» WORK INSTRUCTION
Turn every line of the items below into a Markdown table with the columns Line No. and Content, numbering the rows in order and skipping blank lines. Leave the pictures out.

» DATA LISTING
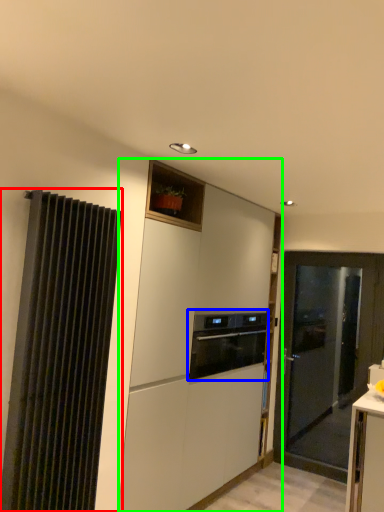
Question: Which object is positioned farthest from curtain (highlighted by a red box)? Select from home appliance (highlighted by a blue box) and cabinetry (highlighted by a green box).

Choices:
 (A) home appliance
 (B) cabinetry

Answer: (A)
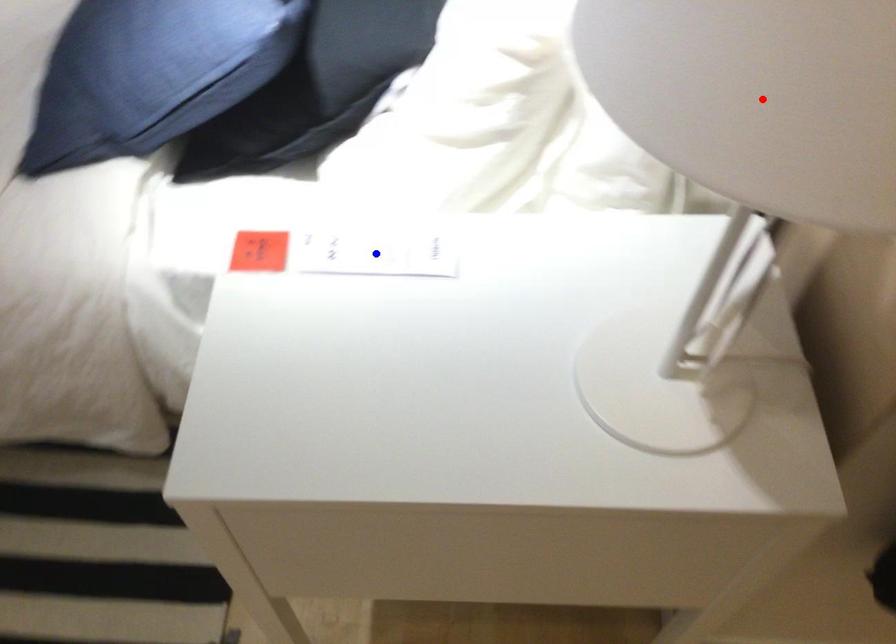
Question: Which of the two points in the image is closer to the camera?

Choices:
 (A) Blue point is closer.
 (B) Red point is closer.

Answer: (B)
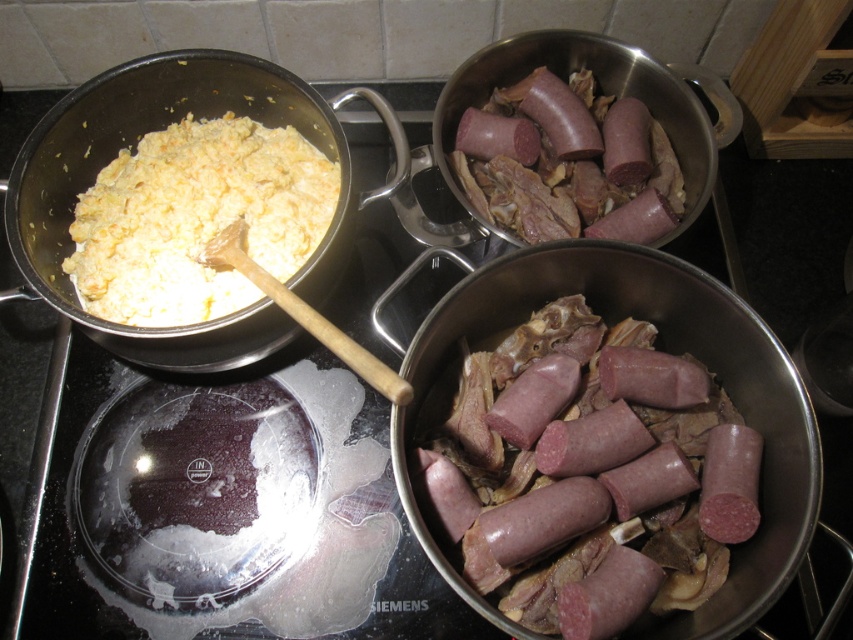
Does point (131, 244) lie behind point (581, 148)?

No, it is in front of (581, 148).

Is point (114, 227) less distant than point (529, 195)?

Yes, point (114, 227) is closer to viewer.

What do you see at coordinates (196, 218) in the screenshot? Image resolution: width=853 pixels, height=640 pixels. I see `white creamy macaroni at upper left` at bounding box center [196, 218].

Locate an element on the screen. The height and width of the screenshot is (640, 853). white creamy macaroni at upper left is located at coordinates (196, 218).

Does purple glossy sausage at center have a greater height compared to white creamy macaroni at upper left?

Correct, purple glossy sausage at center is much taller as white creamy macaroni at upper left.

The image size is (853, 640). Describe the element at coordinates (585, 472) in the screenshot. I see `purple glossy sausage at center` at that location.

This screenshot has height=640, width=853. Identify the location of purple glossy sausage at center. (585, 472).

Does purple glossy sausage at center have a greater height compared to purple glossy sausage at upper right?

Yes.

Can you confirm if purple glossy sausage at center is positioned above purple glossy sausage at upper right?

Actually, purple glossy sausage at center is below purple glossy sausage at upper right.

Is point (468, 488) farther from viewer compared to point (521, 218)?

No, (468, 488) is closer to viewer.

I want to click on purple glossy sausage at center, so click(x=585, y=472).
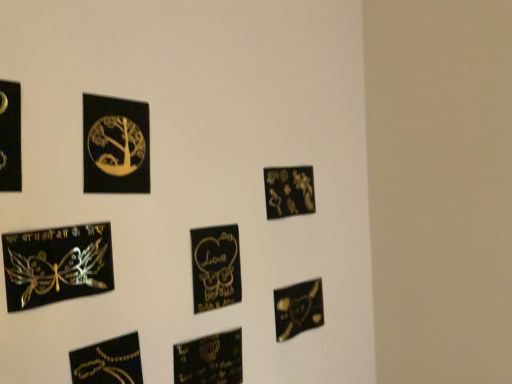
Question: Can you confirm if black glossy picture frame at left, which is the eighth picture frame in right-to-left order, is positioned to the right of matte black heart at lower center, placed as the 4th picture frame when sorted from right to left?

Choices:
 (A) yes
 (B) no

Answer: (B)

Question: Can you confirm if black glossy picture frame at left, which is the eighth picture frame in right-to-left order, is wider than matte black heart at lower center, acting as the fifth picture frame starting from the left?

Choices:
 (A) yes
 (B) no

Answer: (B)

Question: Could you tell me if black glossy picture frame at left, which is the eighth picture frame in right-to-left order, is facing matte black heart at lower center, placed as the 4th picture frame when sorted from right to left?

Choices:
 (A) yes
 (B) no

Answer: (B)

Question: Is black glossy picture frame at left, the 1th picture frame viewed from the left, taller than matte black heart at lower center, placed as the 4th picture frame when sorted from right to left?

Choices:
 (A) no
 (B) yes

Answer: (B)

Question: From the image's perspective, is black glossy picture frame at left, the 1th picture frame viewed from the left, under matte black heart at lower center, placed as the 4th picture frame when sorted from right to left?

Choices:
 (A) no
 (B) yes

Answer: (A)

Question: Would you consider black glossy picture frame at left, which is the eighth picture frame in right-to-left order, to be distant from matte black heart at lower center, acting as the fifth picture frame starting from the left?

Choices:
 (A) no
 (B) yes

Answer: (A)

Question: From the image's perspective, is matte black heart at lower center, acting as the fifth picture frame starting from the left, located beneath matte black heart at lower right, placed as the 1th picture frame when sorted from right to left?

Choices:
 (A) no
 (B) yes

Answer: (B)

Question: Considering the relative positions of matte black heart at lower center, placed as the 4th picture frame when sorted from right to left, and matte black heart at lower right, placed as the 1th picture frame when sorted from right to left, in the image provided, is matte black heart at lower center, placed as the 4th picture frame when sorted from right to left, to the left of matte black heart at lower right, placed as the 1th picture frame when sorted from right to left, from the viewer's perspective?

Choices:
 (A) yes
 (B) no

Answer: (A)

Question: Considering the relative sizes of matte black heart at lower center, acting as the fifth picture frame starting from the left, and matte black heart at lower right, marked as the eighth picture frame in a left-to-right arrangement, in the image provided, is matte black heart at lower center, acting as the fifth picture frame starting from the left, bigger than matte black heart at lower right, marked as the eighth picture frame in a left-to-right arrangement,?

Choices:
 (A) no
 (B) yes

Answer: (A)

Question: Is matte black heart at lower center, acting as the fifth picture frame starting from the left, taller than matte black heart at lower right, marked as the eighth picture frame in a left-to-right arrangement?

Choices:
 (A) no
 (B) yes

Answer: (A)

Question: Is matte black heart at lower center, acting as the fifth picture frame starting from the left, looking in the opposite direction of matte black heart at lower right, placed as the 1th picture frame when sorted from right to left?

Choices:
 (A) yes
 (B) no

Answer: (B)

Question: Is matte black heart at lower center, acting as the fifth picture frame starting from the left, thinner than matte black heart at lower right, placed as the 1th picture frame when sorted from right to left?

Choices:
 (A) yes
 (B) no

Answer: (B)

Question: Considering the relative positions of black glossy picture frame at left, which is the eighth picture frame in right-to-left order, and matte gold plaque at upper right, which ranks as the 2th picture frame in right-to-left order, in the image provided, is black glossy picture frame at left, which is the eighth picture frame in right-to-left order, to the left of matte gold plaque at upper right, which ranks as the 2th picture frame in right-to-left order, from the viewer's perspective?

Choices:
 (A) no
 (B) yes

Answer: (B)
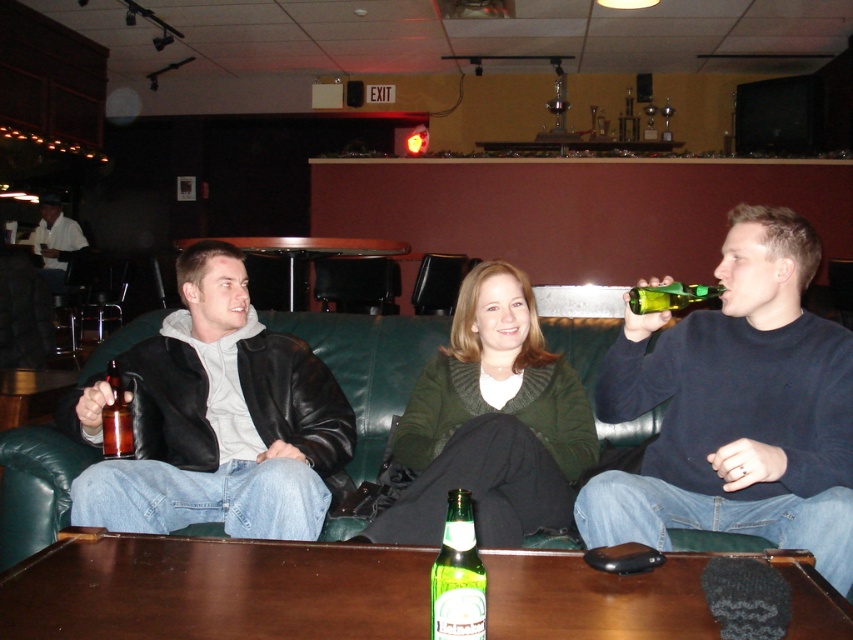
Question: Can you confirm if wooden round table at center is positioned to the left of green glass bottle at upper right?

Choices:
 (A) yes
 (B) no

Answer: (A)

Question: Does wooden round table at center come in front of green glass bottle at upper right?

Choices:
 (A) no
 (B) yes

» RESULT FOR THIS TASK
| Line No. | Content |
|---|---|
| 1 | Question: Which object is positioned farthest from curtain (highlighted by a red box)? Select from home appliance (highlighted by a blue box) and cabinetry (highlighted by a green box). |
| 2 | Choices: |
| 3 |  (A) home appliance |
| 4 |  (B) cabinetry |
| 5 | Answer: (A) |
| 6 | Question: Which of the two points in the image is closer to the camera? |
| 7 | Choices: |
| 8 |  (A) Blue point is closer. |
| 9 |  (B) Red point is closer. |
| 10 | Answer: (B) |
| 11 | Does point (131, 244) lie behind point (581, 148)? |
| 12 | No, it is in front of (581, 148). |
| 13 | Is point (114, 227) less distant than point (529, 195)? |
| 14 | Yes, point (114, 227) is closer to viewer. |
| 15 | What do you see at coordinates (196, 218) in the screenshot? Image resolution: width=853 pixels, height=640 pixels. I see `white creamy macaroni at upper left` at bounding box center [196, 218]. |
| 16 | Locate an element on the screen. The height and width of the screenshot is (640, 853). white creamy macaroni at upper left is located at coordinates (196, 218). |
| 17 | Does purple glossy sausage at center have a greater height compared to white creamy macaroni at upper left? |
| 18 | Correct, purple glossy sausage at center is much taller as white creamy macaroni at upper left. |
| 19 | The image size is (853, 640). Describe the element at coordinates (585, 472) in the screenshot. I see `purple glossy sausage at center` at that location. |
| 20 | This screenshot has height=640, width=853. Identify the location of purple glossy sausage at center. (585, 472). |
| 21 | Does purple glossy sausage at center have a greater height compared to purple glossy sausage at upper right? |
| 22 | Yes. |
| 23 | Can you confirm if purple glossy sausage at center is positioned above purple glossy sausage at upper right? |
| 24 | Actually, purple glossy sausage at center is below purple glossy sausage at upper right. |
| 25 | Is point (468, 488) farther from viewer compared to point (521, 218)? |
| 26 | No, (468, 488) is closer to viewer. |
| 27 | I want to click on purple glossy sausage at center, so click(x=585, y=472). |
| 28 | Question: Can you confirm if black glossy picture frame at left, which is the eighth picture frame in right-to-left order, is positioned to the right of matte black heart at lower center, placed as the 4th picture frame when sorted from right to left? |
| 29 | Choices: |
| 30 |  (A) yes |
| 31 |  (B) no |
| 32 | Answer: (B) |
| 33 | Question: Can you confirm if black glossy picture frame at left, which is the eighth picture frame in right-to-left order, is wider than matte black heart at lower center, acting as the fifth picture frame starting from the left? |
| 34 | Choices: |
| 35 |  (A) yes |
| 36 |  (B) no |
| 37 | Answer: (B) |
| 38 | Question: Could you tell me if black glossy picture frame at left, which is the eighth picture frame in right-to-left order, is facing matte black heart at lower center, placed as the 4th picture frame when sorted from right to left? |
| 39 | Choices: |
| 40 |  (A) yes |
| 41 |  (B) no |
| 42 | Answer: (B) |
| 43 | Question: Is black glossy picture frame at left, the 1th picture frame viewed from the left, taller than matte black heart at lower center, placed as the 4th picture frame when sorted from right to left? |
| 44 | Choices: |
| 45 |  (A) no |
| 46 |  (B) yes |
| 47 | Answer: (B) |
| 48 | Question: From the image's perspective, is black glossy picture frame at left, the 1th picture frame viewed from the left, under matte black heart at lower center, placed as the 4th picture frame when sorted from right to left? |
| 49 | Choices: |
| 50 |  (A) no |
| 51 |  (B) yes |
| 52 | Answer: (A) |
| 53 | Question: Would you consider black glossy picture frame at left, which is the eighth picture frame in right-to-left order, to be distant from matte black heart at lower center, acting as the fifth picture frame starting from the left? |
| 54 | Choices: |
| 55 |  (A) no |
| 56 |  (B) yes |
| 57 | Answer: (A) |
| 58 | Question: From the image's perspective, is matte black heart at lower center, acting as the fifth picture frame starting from the left, located beneath matte black heart at lower right, placed as the 1th picture frame when sorted from right to left? |
| 59 | Choices: |
| 60 |  (A) no |
| 61 |  (B) yes |
| 62 | Answer: (B) |
| 63 | Question: Considering the relative positions of matte black heart at lower center, placed as the 4th picture frame when sorted from right to left, and matte black heart at lower right, placed as the 1th picture frame when sorted from right to left, in the image provided, is matte black heart at lower center, placed as the 4th picture frame when sorted from right to left, to the left of matte black heart at lower right, placed as the 1th picture frame when sorted from right to left, from the viewer's perspective? |
| 64 | Choices: |
| 65 |  (A) yes |
| 66 |  (B) no |
| 67 | Answer: (A) |
| 68 | Question: Considering the relative sizes of matte black heart at lower center, acting as the fifth picture frame starting from the left, and matte black heart at lower right, marked as the eighth picture frame in a left-to-right arrangement, in the image provided, is matte black heart at lower center, acting as the fifth picture frame starting from the left, bigger than matte black heart at lower right, marked as the eighth picture frame in a left-to-right arrangement,? |
| 69 | Choices: |
| 70 |  (A) no |
| 71 |  (B) yes |
| 72 | Answer: (A) |
| 73 | Question: Is matte black heart at lower center, acting as the fifth picture frame starting from the left, taller than matte black heart at lower right, marked as the eighth picture frame in a left-to-right arrangement? |
| 74 | Choices: |
| 75 |  (A) no |
| 76 |  (B) yes |
| 77 | Answer: (A) |
| 78 | Question: Is matte black heart at lower center, acting as the fifth picture frame starting from the left, looking in the opposite direction of matte black heart at lower right, placed as the 1th picture frame when sorted from right to left? |
| 79 | Choices: |
| 80 |  (A) yes |
| 81 |  (B) no |
| 82 | Answer: (B) |
| 83 | Question: Is matte black heart at lower center, acting as the fifth picture frame starting from the left, thinner than matte black heart at lower right, placed as the 1th picture frame when sorted from right to left? |
| 84 | Choices: |
| 85 |  (A) yes |
| 86 |  (B) no |
| 87 | Answer: (B) |
| 88 | Question: Considering the relative positions of black glossy picture frame at left, which is the eighth picture frame in right-to-left order, and matte gold plaque at upper right, which ranks as the 2th picture frame in right-to-left order, in the image provided, is black glossy picture frame at left, which is the eighth picture frame in right-to-left order, to the left of matte gold plaque at upper right, which ranks as the 2th picture frame in right-to-left order, from the viewer's perspective? |
| 89 | Choices: |
| 90 |  (A) no |
| 91 |  (B) yes |
| 92 | Answer: (B) |
| 93 | Question: Can you confirm if wooden round table at center is positioned to the left of green glass bottle at upper right? |
| 94 | Choices: |
| 95 |  (A) yes |
| 96 |  (B) no |
| 97 | Answer: (A) |
| 98 | Question: Does wooden round table at center come in front of green glass bottle at upper right? |
| 99 | Choices: |
| 100 |  (A) no |
| 101 |  (B) yes |